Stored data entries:
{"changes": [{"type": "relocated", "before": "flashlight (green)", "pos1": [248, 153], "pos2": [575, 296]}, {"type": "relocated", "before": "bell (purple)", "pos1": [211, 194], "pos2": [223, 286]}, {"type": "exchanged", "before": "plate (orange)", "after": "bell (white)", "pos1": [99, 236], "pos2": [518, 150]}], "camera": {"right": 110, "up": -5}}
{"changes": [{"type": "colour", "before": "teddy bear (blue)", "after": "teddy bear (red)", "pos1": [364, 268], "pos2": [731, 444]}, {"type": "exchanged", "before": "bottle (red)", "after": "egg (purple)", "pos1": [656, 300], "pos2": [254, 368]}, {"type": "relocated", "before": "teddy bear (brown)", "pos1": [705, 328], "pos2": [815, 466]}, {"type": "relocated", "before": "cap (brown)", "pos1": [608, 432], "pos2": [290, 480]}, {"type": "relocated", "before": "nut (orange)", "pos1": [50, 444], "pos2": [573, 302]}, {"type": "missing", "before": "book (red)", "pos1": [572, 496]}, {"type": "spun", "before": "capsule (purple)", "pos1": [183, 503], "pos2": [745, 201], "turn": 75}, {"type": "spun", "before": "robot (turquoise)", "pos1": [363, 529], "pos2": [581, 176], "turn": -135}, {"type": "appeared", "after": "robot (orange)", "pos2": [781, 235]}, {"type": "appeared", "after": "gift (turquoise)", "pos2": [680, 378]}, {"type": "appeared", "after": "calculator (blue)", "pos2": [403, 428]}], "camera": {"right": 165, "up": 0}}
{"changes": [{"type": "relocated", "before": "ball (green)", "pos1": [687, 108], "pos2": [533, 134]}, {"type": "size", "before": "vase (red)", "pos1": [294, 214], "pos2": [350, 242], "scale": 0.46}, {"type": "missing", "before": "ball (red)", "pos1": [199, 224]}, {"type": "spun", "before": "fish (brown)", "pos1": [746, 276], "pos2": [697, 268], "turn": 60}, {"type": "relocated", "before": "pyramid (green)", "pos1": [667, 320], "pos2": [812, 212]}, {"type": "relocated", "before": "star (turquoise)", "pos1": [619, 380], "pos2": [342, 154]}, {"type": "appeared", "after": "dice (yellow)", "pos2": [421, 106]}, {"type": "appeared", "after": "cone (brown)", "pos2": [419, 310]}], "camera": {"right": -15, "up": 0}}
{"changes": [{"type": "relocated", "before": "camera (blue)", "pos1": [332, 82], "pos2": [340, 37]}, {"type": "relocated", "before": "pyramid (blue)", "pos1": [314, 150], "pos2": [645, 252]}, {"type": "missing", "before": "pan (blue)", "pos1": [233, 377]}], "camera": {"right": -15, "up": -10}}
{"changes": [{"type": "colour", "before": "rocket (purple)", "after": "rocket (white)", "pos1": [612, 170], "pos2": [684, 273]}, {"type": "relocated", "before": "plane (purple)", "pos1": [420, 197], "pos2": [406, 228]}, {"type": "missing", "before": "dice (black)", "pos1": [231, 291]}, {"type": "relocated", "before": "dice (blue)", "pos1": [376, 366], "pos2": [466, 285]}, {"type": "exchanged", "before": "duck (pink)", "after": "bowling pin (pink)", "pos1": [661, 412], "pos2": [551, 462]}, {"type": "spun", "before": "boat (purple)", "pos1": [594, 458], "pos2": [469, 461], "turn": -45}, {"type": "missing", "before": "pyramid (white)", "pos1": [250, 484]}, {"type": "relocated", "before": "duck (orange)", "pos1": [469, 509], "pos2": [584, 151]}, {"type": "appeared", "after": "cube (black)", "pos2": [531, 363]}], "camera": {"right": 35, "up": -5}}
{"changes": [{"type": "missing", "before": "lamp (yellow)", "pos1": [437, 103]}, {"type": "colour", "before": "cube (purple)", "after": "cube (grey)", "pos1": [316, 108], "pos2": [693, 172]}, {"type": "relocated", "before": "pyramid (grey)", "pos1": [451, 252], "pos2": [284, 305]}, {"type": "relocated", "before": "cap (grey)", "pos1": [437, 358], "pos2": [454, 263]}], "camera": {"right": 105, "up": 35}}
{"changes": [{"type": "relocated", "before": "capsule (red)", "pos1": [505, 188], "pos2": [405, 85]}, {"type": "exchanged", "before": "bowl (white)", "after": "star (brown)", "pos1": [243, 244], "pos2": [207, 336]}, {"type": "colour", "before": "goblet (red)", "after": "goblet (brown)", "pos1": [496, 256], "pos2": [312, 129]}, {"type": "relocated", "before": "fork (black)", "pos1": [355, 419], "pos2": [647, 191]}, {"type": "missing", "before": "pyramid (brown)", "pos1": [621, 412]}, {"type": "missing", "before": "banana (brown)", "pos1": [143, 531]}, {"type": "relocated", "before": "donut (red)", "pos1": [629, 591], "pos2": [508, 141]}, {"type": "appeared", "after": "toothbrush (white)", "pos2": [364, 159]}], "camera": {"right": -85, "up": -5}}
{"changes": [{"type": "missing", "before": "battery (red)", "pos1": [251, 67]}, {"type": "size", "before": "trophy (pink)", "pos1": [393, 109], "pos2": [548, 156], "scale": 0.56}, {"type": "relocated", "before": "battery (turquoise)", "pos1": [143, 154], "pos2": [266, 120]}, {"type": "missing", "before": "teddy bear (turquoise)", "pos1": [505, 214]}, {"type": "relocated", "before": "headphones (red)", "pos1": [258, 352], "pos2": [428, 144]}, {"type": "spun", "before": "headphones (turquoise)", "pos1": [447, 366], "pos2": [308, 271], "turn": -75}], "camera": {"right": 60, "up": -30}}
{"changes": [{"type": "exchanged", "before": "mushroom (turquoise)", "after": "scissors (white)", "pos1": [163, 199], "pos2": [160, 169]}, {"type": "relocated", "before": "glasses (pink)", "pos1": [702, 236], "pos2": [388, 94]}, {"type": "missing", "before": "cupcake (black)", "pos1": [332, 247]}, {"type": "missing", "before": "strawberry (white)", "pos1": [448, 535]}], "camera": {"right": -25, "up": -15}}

* **WHAT THE EXERCISE ASKS**: Copy all of the data. Keep every word exactly as it is.

* **EXERCISE SOLUTION**:
{"changes": [{"type": "relocated", "before": "flashlight (green)", "pos1": [248, 153], "pos2": [575, 296]}, {"type": "relocated", "before": "bell (purple)", "pos1": [211, 194], "pos2": [223, 286]}, {"type": "exchanged", "before": "plate (orange)", "after": "bell (white)", "pos1": [99, 236], "pos2": [518, 150]}], "camera": {"right": 110, "up": -5}}
{"changes": [{"type": "colour", "before": "teddy bear (blue)", "after": "teddy bear (red)", "pos1": [364, 268], "pos2": [731, 444]}, {"type": "exchanged", "before": "bottle (red)", "after": "egg (purple)", "pos1": [656, 300], "pos2": [254, 368]}, {"type": "relocated", "before": "teddy bear (brown)", "pos1": [705, 328], "pos2": [815, 466]}, {"type": "relocated", "before": "cap (brown)", "pos1": [608, 432], "pos2": [290, 480]}, {"type": "relocated", "before": "nut (orange)", "pos1": [50, 444], "pos2": [573, 302]}, {"type": "missing", "before": "book (red)", "pos1": [572, 496]}, {"type": "spun", "before": "capsule (purple)", "pos1": [183, 503], "pos2": [745, 201], "turn": 75}, {"type": "spun", "before": "robot (turquoise)", "pos1": [363, 529], "pos2": [581, 176], "turn": -135}, {"type": "appeared", "after": "robot (orange)", "pos2": [781, 235]}, {"type": "appeared", "after": "gift (turquoise)", "pos2": [680, 378]}, {"type": "appeared", "after": "calculator (blue)", "pos2": [403, 428]}], "camera": {"right": 165, "up": 0}}
{"changes": [{"type": "relocated", "before": "ball (green)", "pos1": [687, 108], "pos2": [533, 134]}, {"type": "size", "before": "vase (red)", "pos1": [294, 214], "pos2": [350, 242], "scale": 0.46}, {"type": "missing", "before": "ball (red)", "pos1": [199, 224]}, {"type": "spun", "before": "fish (brown)", "pos1": [746, 276], "pos2": [697, 268], "turn": 60}, {"type": "relocated", "before": "pyramid (green)", "pos1": [667, 320], "pos2": [812, 212]}, {"type": "relocated", "before": "star (turquoise)", "pos1": [619, 380], "pos2": [342, 154]}, {"type": "appeared", "after": "dice (yellow)", "pos2": [421, 106]}, {"type": "appeared", "after": "cone (brown)", "pos2": [419, 310]}], "camera": {"right": -15, "up": 0}}
{"changes": [{"type": "relocated", "before": "camera (blue)", "pos1": [332, 82], "pos2": [340, 37]}, {"type": "relocated", "before": "pyramid (blue)", "pos1": [314, 150], "pos2": [645, 252]}, {"type": "missing", "before": "pan (blue)", "pos1": [233, 377]}], "camera": {"right": -15, "up": -10}}
{"changes": [{"type": "colour", "before": "rocket (purple)", "after": "rocket (white)", "pos1": [612, 170], "pos2": [684, 273]}, {"type": "relocated", "before": "plane (purple)", "pos1": [420, 197], "pos2": [406, 228]}, {"type": "missing", "before": "dice (black)", "pos1": [231, 291]}, {"type": "relocated", "before": "dice (blue)", "pos1": [376, 366], "pos2": [466, 285]}, {"type": "exchanged", "before": "duck (pink)", "after": "bowling pin (pink)", "pos1": [661, 412], "pos2": [551, 462]}, {"type": "spun", "before": "boat (purple)", "pos1": [594, 458], "pos2": [469, 461], "turn": -45}, {"type": "missing", "before": "pyramid (white)", "pos1": [250, 484]}, {"type": "relocated", "before": "duck (orange)", "pos1": [469, 509], "pos2": [584, 151]}, {"type": "appeared", "after": "cube (black)", "pos2": [531, 363]}], "camera": {"right": 35, "up": -5}}
{"changes": [{"type": "missing", "before": "lamp (yellow)", "pos1": [437, 103]}, {"type": "colour", "before": "cube (purple)", "after": "cube (grey)", "pos1": [316, 108], "pos2": [693, 172]}, {"type": "relocated", "before": "pyramid (grey)", "pos1": [451, 252], "pos2": [284, 305]}, {"type": "relocated", "before": "cap (grey)", "pos1": [437, 358], "pos2": [454, 263]}], "camera": {"right": 105, "up": 35}}
{"changes": [{"type": "relocated", "before": "capsule (red)", "pos1": [505, 188], "pos2": [405, 85]}, {"type": "exchanged", "before": "bowl (white)", "after": "star (brown)", "pos1": [243, 244], "pos2": [207, 336]}, {"type": "colour", "before": "goblet (red)", "after": "goblet (brown)", "pos1": [496, 256], "pos2": [312, 129]}, {"type": "relocated", "before": "fork (black)", "pos1": [355, 419], "pos2": [647, 191]}, {"type": "missing", "before": "pyramid (brown)", "pos1": [621, 412]}, {"type": "missing", "before": "banana (brown)", "pos1": [143, 531]}, {"type": "relocated", "before": "donut (red)", "pos1": [629, 591], "pos2": [508, 141]}, {"type": "appeared", "after": "toothbrush (white)", "pos2": [364, 159]}], "camera": {"right": -85, "up": -5}}
{"changes": [{"type": "missing", "before": "battery (red)", "pos1": [251, 67]}, {"type": "size", "before": "trophy (pink)", "pos1": [393, 109], "pos2": [548, 156], "scale": 0.56}, {"type": "relocated", "before": "battery (turquoise)", "pos1": [143, 154], "pos2": [266, 120]}, {"type": "missing", "before": "teddy bear (turquoise)", "pos1": [505, 214]}, {"type": "relocated", "before": "headphones (red)", "pos1": [258, 352], "pos2": [428, 144]}, {"type": "spun", "before": "headphones (turquoise)", "pos1": [447, 366], "pos2": [308, 271], "turn": -75}], "camera": {"right": 60, "up": -30}}
{"changes": [{"type": "exchanged", "before": "mushroom (turquoise)", "after": "scissors (white)", "pos1": [163, 199], "pos2": [160, 169]}, {"type": "relocated", "before": "glasses (pink)", "pos1": [702, 236], "pos2": [388, 94]}, {"type": "missing", "before": "cupcake (black)", "pos1": [332, 247]}, {"type": "missing", "before": "strawberry (white)", "pos1": [448, 535]}], "camera": {"right": -25, "up": -15}}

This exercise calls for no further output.